DATA FOR THE TASK>

########

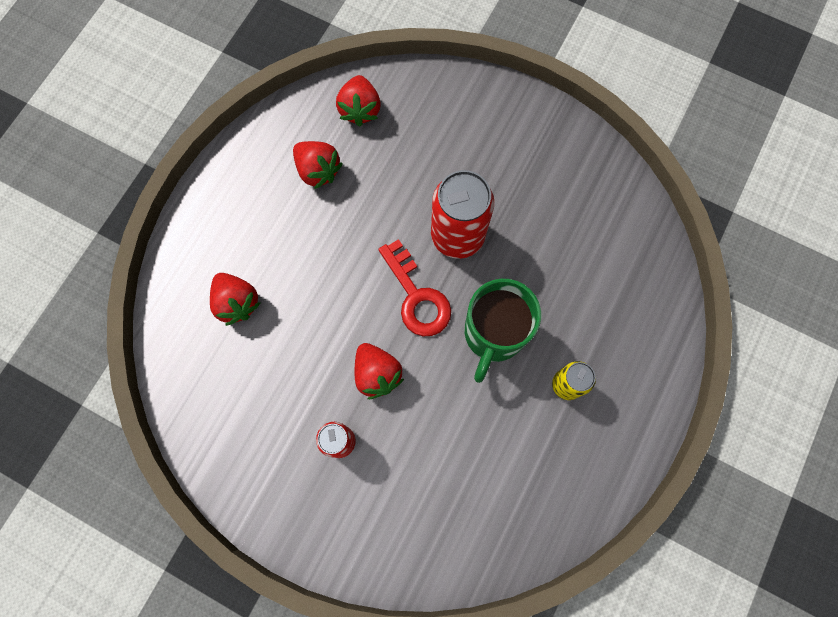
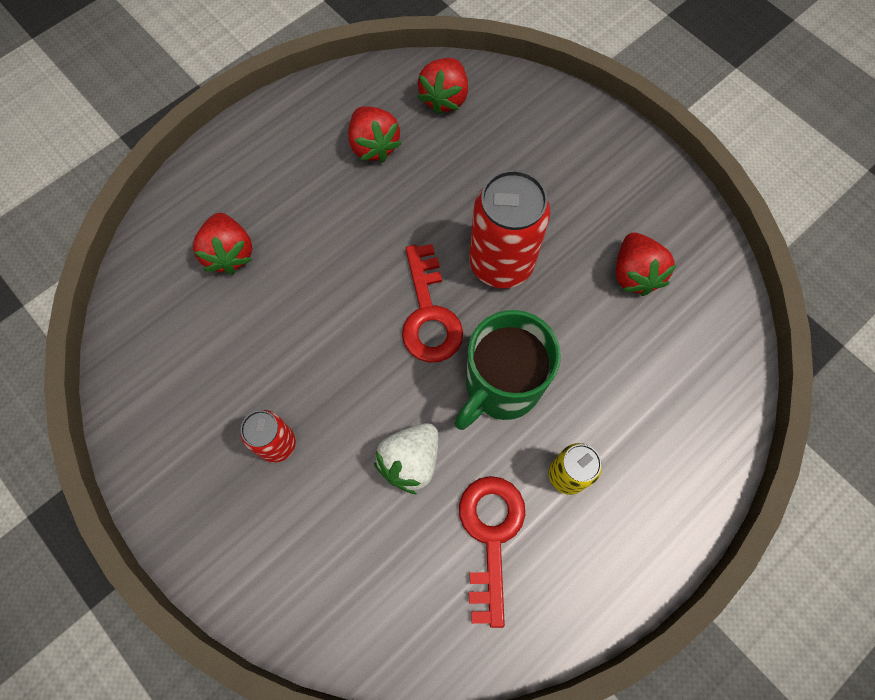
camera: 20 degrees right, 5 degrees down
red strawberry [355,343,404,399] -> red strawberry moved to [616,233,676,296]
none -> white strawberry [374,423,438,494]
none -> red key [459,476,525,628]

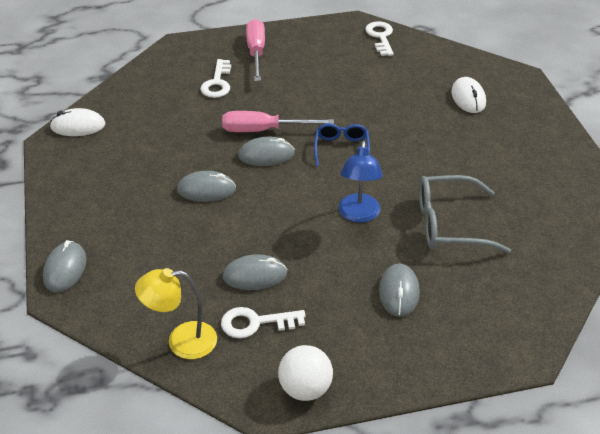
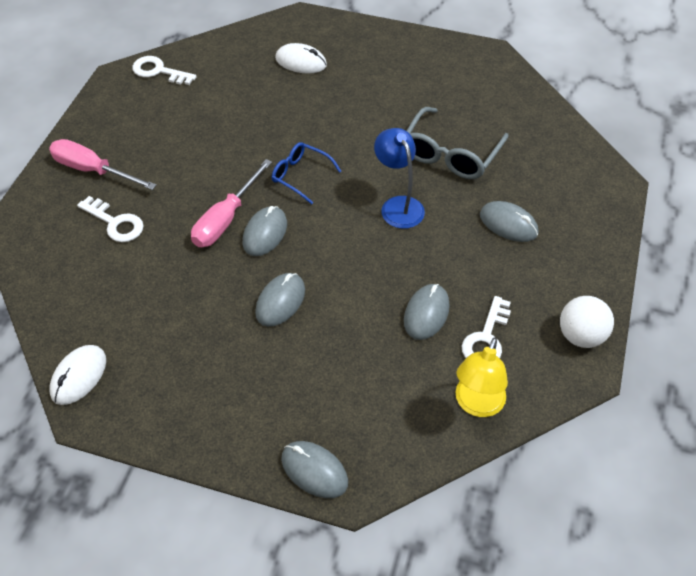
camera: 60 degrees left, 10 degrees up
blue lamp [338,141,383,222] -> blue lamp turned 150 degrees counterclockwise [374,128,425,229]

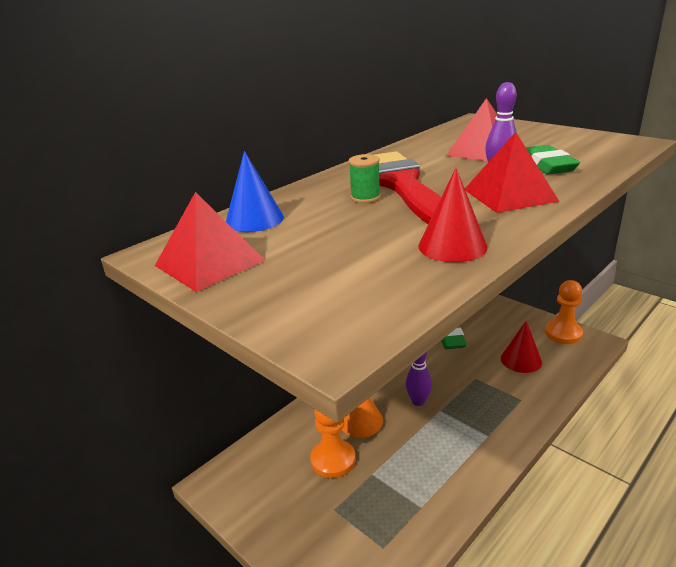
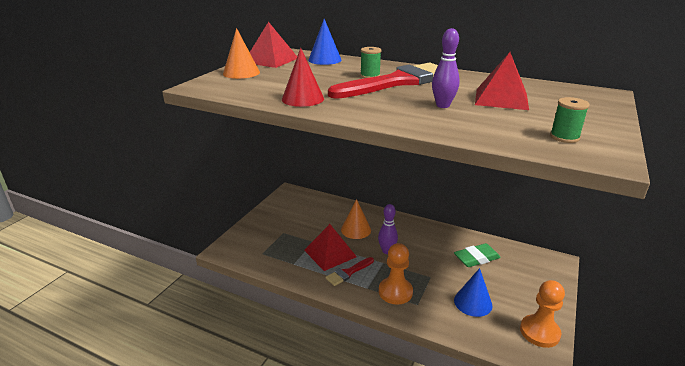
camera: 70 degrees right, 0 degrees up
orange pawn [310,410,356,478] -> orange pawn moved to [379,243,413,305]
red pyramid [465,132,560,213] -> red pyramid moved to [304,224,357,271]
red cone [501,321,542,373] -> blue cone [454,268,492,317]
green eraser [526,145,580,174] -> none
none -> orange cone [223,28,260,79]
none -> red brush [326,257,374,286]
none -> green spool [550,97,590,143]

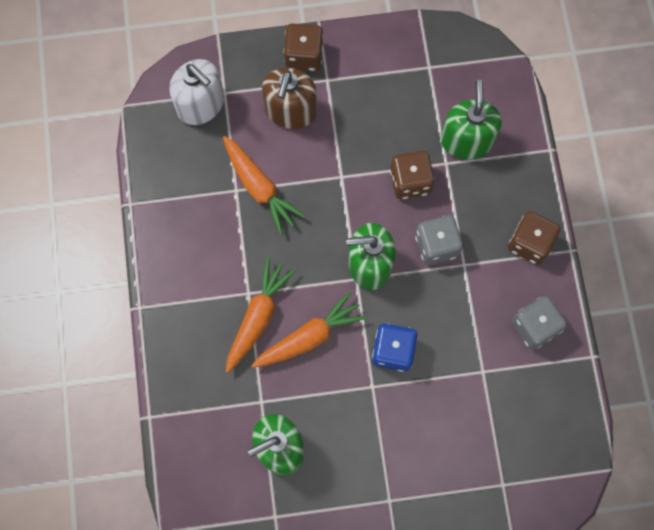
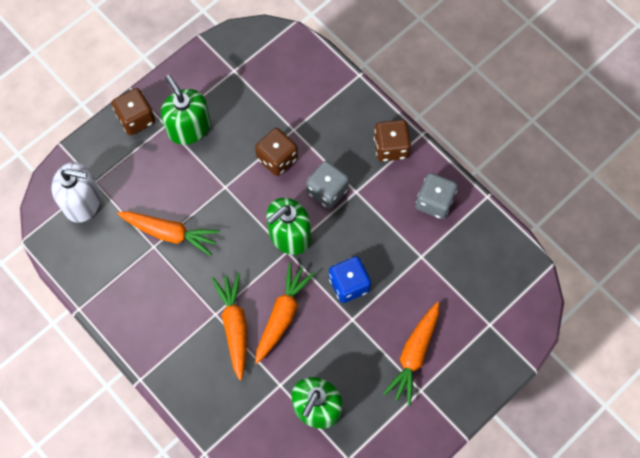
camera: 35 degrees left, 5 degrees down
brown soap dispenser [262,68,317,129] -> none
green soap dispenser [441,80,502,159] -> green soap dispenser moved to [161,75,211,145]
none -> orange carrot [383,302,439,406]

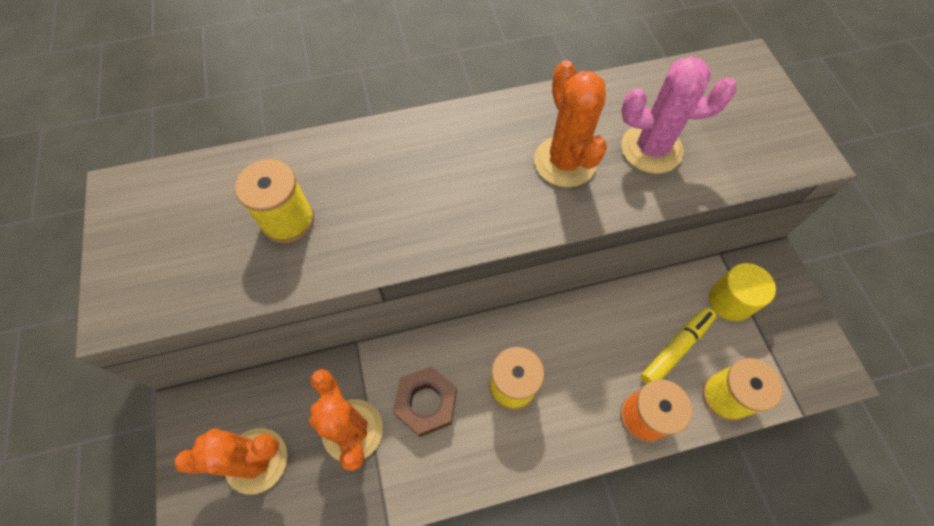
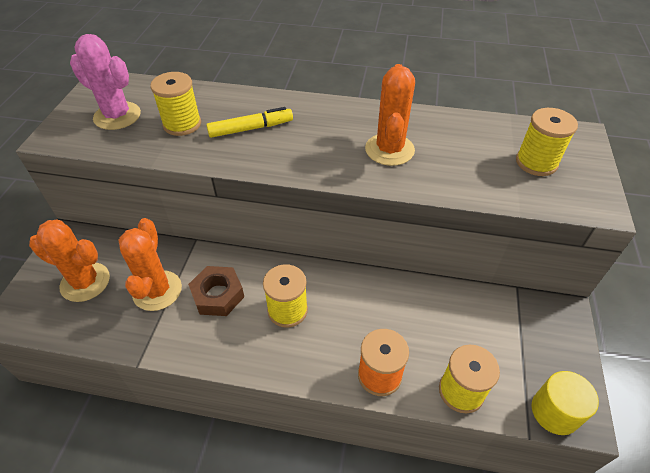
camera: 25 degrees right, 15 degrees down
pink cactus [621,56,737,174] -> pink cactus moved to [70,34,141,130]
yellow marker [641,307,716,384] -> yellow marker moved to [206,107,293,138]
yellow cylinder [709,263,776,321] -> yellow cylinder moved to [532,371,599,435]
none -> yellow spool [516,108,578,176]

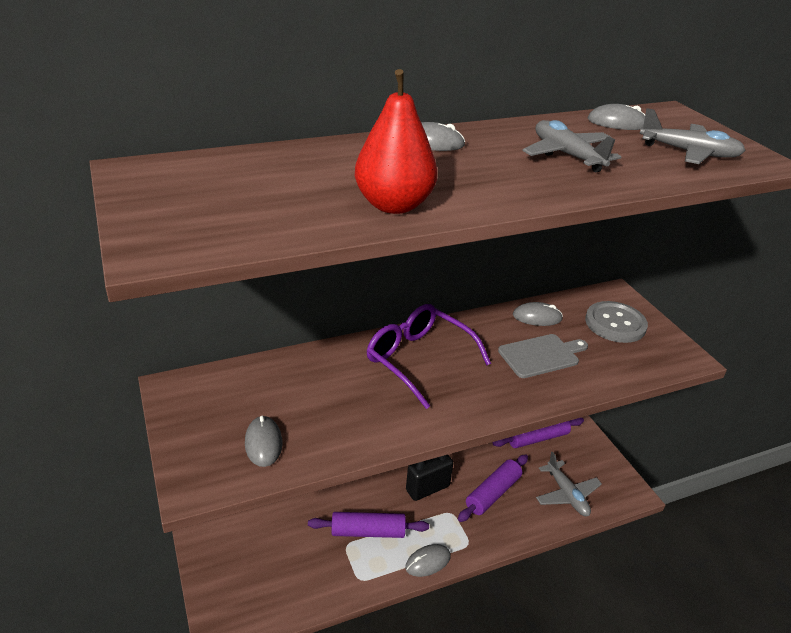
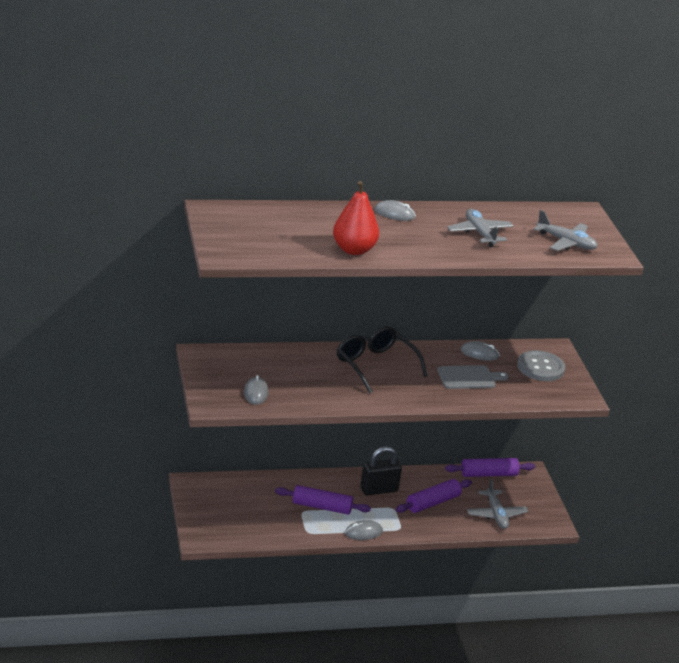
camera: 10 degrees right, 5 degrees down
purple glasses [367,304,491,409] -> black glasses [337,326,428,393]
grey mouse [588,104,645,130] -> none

########

PROBLEM DESCRIPTION>
Which lines run from the one containing "none -> red brush [326,257,374,286]" to the end of the data above? Set down those lines exactly, and only those, without any pictures.

EXERCISE RESULT>
none -> red brush [326,257,374,286]
none -> green spool [550,97,590,143]

camera: 35 degrees left, 5 degrees down
brown soap dispenser [262,68,317,129] -> none
green soap dispenser [441,80,502,159] -> green soap dispenser moved to [161,75,211,145]
none -> orange carrot [383,302,439,406]

camera: 25 degrees right, 15 degrees down
pink cactus [621,56,737,174] -> pink cactus moved to [70,34,141,130]
yellow marker [641,307,716,384] -> yellow marker moved to [206,107,293,138]
yellow cylinder [709,263,776,321] -> yellow cylinder moved to [532,371,599,435]
none -> yellow spool [516,108,578,176]

camera: 10 degrees right, 5 degrees down
purple glasses [367,304,491,409] -> black glasses [337,326,428,393]
grey mouse [588,104,645,130] -> none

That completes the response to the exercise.